[Before-and-after object lists]
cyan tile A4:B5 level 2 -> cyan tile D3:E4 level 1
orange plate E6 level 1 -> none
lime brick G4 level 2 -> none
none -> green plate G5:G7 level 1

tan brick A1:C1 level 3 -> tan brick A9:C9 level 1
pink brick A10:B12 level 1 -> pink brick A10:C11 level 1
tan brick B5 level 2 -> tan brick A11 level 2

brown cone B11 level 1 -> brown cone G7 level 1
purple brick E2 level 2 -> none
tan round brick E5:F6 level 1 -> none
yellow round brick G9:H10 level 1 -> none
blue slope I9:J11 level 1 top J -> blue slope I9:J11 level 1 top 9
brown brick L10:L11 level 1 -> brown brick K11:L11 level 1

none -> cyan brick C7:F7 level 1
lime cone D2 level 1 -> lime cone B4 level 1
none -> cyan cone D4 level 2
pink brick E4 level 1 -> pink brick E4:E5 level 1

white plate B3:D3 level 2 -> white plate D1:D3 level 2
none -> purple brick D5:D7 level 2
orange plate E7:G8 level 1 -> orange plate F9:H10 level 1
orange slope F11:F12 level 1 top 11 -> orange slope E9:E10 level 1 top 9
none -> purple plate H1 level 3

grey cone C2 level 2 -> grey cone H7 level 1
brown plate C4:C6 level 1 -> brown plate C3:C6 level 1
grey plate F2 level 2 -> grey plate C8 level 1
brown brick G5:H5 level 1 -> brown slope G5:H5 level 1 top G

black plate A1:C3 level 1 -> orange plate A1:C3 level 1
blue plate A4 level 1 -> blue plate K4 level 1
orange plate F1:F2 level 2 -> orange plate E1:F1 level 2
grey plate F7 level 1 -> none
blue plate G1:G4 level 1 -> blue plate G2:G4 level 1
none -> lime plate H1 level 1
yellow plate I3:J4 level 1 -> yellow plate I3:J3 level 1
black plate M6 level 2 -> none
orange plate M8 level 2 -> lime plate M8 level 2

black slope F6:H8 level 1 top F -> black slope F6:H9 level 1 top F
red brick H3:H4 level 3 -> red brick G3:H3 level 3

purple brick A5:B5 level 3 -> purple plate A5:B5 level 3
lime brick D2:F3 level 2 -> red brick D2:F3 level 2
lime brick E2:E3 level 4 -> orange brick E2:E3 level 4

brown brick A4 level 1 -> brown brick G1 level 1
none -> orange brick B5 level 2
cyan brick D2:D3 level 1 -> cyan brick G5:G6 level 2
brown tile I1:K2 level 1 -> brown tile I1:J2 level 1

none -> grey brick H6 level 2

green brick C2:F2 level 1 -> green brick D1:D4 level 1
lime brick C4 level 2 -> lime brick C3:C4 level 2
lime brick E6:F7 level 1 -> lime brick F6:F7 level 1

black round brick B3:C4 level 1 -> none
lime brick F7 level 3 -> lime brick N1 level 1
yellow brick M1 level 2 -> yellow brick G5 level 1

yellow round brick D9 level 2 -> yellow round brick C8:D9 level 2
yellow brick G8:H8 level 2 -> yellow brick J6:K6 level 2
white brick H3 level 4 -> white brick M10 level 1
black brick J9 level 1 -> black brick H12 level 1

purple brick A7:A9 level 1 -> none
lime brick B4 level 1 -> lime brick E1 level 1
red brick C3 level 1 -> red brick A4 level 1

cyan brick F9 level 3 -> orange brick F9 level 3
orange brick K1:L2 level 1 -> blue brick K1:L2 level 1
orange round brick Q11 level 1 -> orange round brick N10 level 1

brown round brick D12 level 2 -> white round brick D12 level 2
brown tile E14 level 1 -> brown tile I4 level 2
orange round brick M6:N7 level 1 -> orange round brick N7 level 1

* [WHAT THE EXERCISE ASKS]: Repeat every line of the records, exactly as given.

* [PROBLEM SOLUTION]:
cyan tile A4:B5 level 2 -> cyan tile D3:E4 level 1
orange plate E6 level 1 -> none
lime brick G4 level 2 -> none
none -> green plate G5:G7 level 1

tan brick A1:C1 level 3 -> tan brick A9:C9 level 1
pink brick A10:B12 level 1 -> pink brick A10:C11 level 1
tan brick B5 level 2 -> tan brick A11 level 2

brown cone B11 level 1 -> brown cone G7 level 1
purple brick E2 level 2 -> none
tan round brick E5:F6 level 1 -> none
yellow round brick G9:H10 level 1 -> none
blue slope I9:J11 level 1 top J -> blue slope I9:J11 level 1 top 9
brown brick L10:L11 level 1 -> brown brick K11:L11 level 1

none -> cyan brick C7:F7 level 1
lime cone D2 level 1 -> lime cone B4 level 1
none -> cyan cone D4 level 2
pink brick E4 level 1 -> pink brick E4:E5 level 1

white plate B3:D3 level 2 -> white plate D1:D3 level 2
none -> purple brick D5:D7 level 2
orange plate E7:G8 level 1 -> orange plate F9:H10 level 1
orange slope F11:F12 level 1 top 11 -> orange slope E9:E10 level 1 top 9
none -> purple plate H1 level 3

grey cone C2 level 2 -> grey cone H7 level 1
brown plate C4:C6 level 1 -> brown plate C3:C6 level 1
grey plate F2 level 2 -> grey plate C8 level 1
brown brick G5:H5 level 1 -> brown slope G5:H5 level 1 top G

black plate A1:C3 level 1 -> orange plate A1:C3 level 1
blue plate A4 level 1 -> blue plate K4 level 1
orange plate F1:F2 level 2 -> orange plate E1:F1 level 2
grey plate F7 level 1 -> none
blue plate G1:G4 level 1 -> blue plate G2:G4 level 1
none -> lime plate H1 level 1
yellow plate I3:J4 level 1 -> yellow plate I3:J3 level 1
black plate M6 level 2 -> none
orange plate M8 level 2 -> lime plate M8 level 2

black slope F6:H8 level 1 top F -> black slope F6:H9 level 1 top F
red brick H3:H4 level 3 -> red brick G3:H3 level 3

purple brick A5:B5 level 3 -> purple plate A5:B5 level 3
lime brick D2:F3 level 2 -> red brick D2:F3 level 2
lime brick E2:E3 level 4 -> orange brick E2:E3 level 4

brown brick A4 level 1 -> brown brick G1 level 1
none -> orange brick B5 level 2
cyan brick D2:D3 level 1 -> cyan brick G5:G6 level 2
brown tile I1:K2 level 1 -> brown tile I1:J2 level 1

none -> grey brick H6 level 2

green brick C2:F2 level 1 -> green brick D1:D4 level 1
lime brick C4 level 2 -> lime brick C3:C4 level 2
lime brick E6:F7 level 1 -> lime brick F6:F7 level 1

black round brick B3:C4 level 1 -> none
lime brick F7 level 3 -> lime brick N1 level 1
yellow brick M1 level 2 -> yellow brick G5 level 1

yellow round brick D9 level 2 -> yellow round brick C8:D9 level 2
yellow brick G8:H8 level 2 -> yellow brick J6:K6 level 2
white brick H3 level 4 -> white brick M10 level 1
black brick J9 level 1 -> black brick H12 level 1

purple brick A7:A9 level 1 -> none
lime brick B4 level 1 -> lime brick E1 level 1
red brick C3 level 1 -> red brick A4 level 1

cyan brick F9 level 3 -> orange brick F9 level 3
orange brick K1:L2 level 1 -> blue brick K1:L2 level 1
orange round brick Q11 level 1 -> orange round brick N10 level 1

brown round brick D12 level 2 -> white round brick D12 level 2
brown tile E14 level 1 -> brown tile I4 level 2
orange round brick M6:N7 level 1 -> orange round brick N7 level 1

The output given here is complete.